WHAT IS BEING ASKED:
For every line in the material, output its text exactly and exclude any image it holds.

**** PROVIDED RECORDS ****

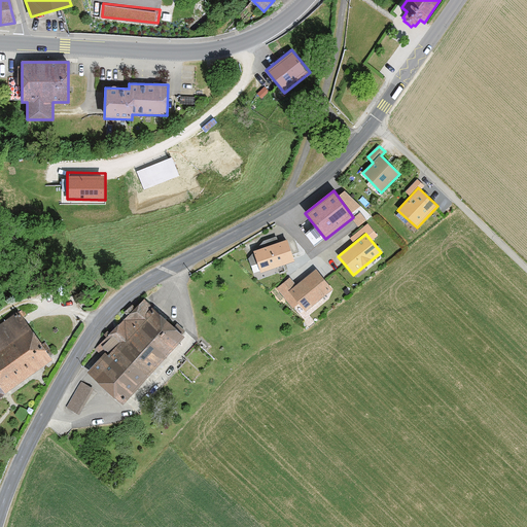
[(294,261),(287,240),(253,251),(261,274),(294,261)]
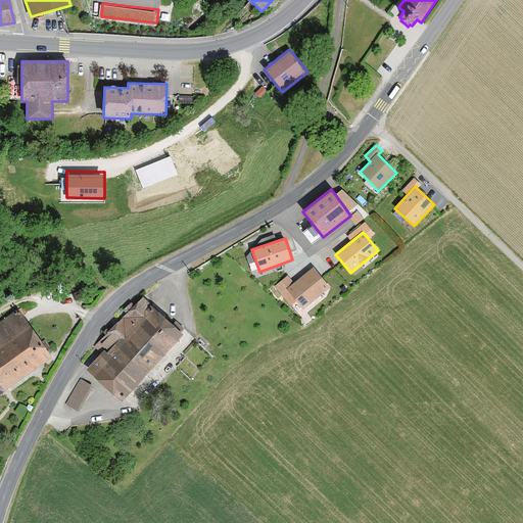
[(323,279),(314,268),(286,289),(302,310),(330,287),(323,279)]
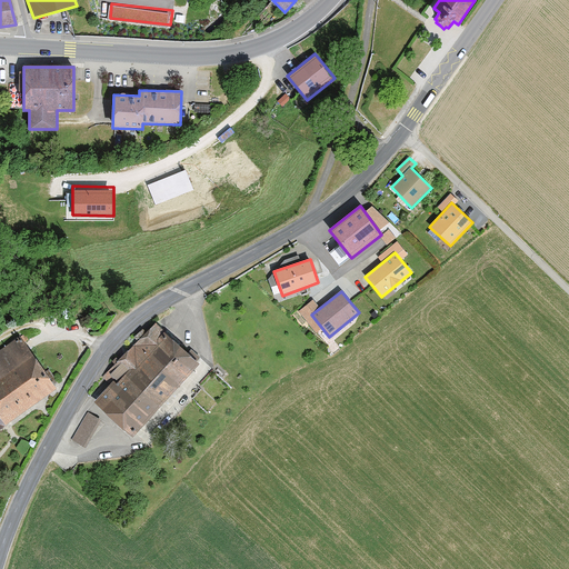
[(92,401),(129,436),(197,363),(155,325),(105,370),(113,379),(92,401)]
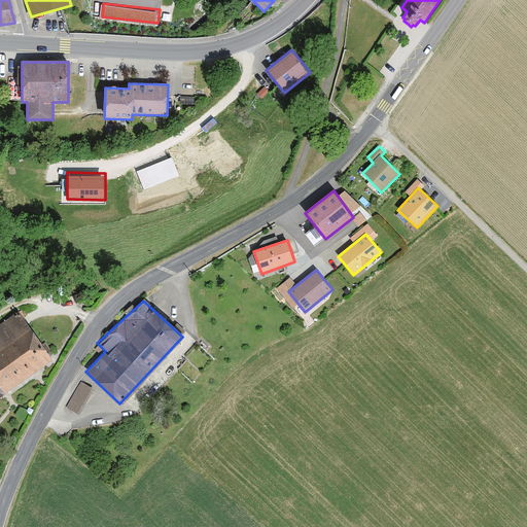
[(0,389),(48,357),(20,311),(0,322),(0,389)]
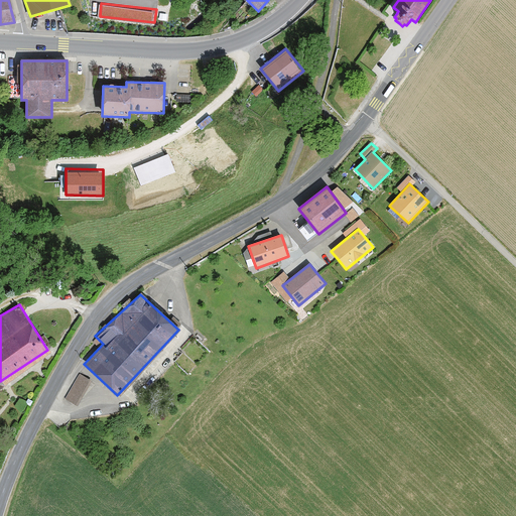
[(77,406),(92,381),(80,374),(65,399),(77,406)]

****

TASK ANSWER:
[(294,261),(287,240),(253,251),(261,274),(294,261)]
[(323,279),(314,268),(286,289),(302,310),(330,287),(323,279)]
[(92,401),(129,436),(197,363),(155,325),(105,370),(113,379),(92,401)]
[(0,389),(48,357),(20,311),(0,322),(0,389)]
[(77,406),(92,381),(80,374),(65,399),(77,406)]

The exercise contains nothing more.